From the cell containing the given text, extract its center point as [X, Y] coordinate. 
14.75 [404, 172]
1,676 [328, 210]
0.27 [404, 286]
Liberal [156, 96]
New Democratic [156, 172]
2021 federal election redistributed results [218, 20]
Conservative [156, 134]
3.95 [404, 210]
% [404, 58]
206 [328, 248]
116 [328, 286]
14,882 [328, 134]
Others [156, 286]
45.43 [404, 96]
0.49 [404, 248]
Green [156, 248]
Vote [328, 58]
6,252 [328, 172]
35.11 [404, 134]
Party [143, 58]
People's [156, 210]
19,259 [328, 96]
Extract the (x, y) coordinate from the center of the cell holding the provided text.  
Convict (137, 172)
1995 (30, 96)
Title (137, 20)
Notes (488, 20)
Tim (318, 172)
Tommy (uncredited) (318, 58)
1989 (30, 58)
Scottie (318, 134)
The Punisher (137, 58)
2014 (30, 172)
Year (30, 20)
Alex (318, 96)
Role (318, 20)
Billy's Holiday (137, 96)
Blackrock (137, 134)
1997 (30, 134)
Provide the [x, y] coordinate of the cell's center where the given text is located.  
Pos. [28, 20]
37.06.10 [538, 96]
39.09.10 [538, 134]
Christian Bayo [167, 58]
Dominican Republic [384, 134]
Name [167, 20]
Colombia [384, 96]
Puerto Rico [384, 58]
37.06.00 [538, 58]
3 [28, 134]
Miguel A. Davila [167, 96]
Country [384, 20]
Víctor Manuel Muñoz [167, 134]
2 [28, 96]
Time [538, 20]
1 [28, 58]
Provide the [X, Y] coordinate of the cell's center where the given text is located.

# # #

Pick out every line in the data above that contains the string "given", matching case exactly, and copy each one in full.

(Solution to this problem)
From the cell containing the given text, extract its center point as [X, Y] coordinate. 
Provide the [x, y] coordinate of the cell's center where the given text is located.  
Provide the [X, Y] coordinate of the cell's center where the given text is located.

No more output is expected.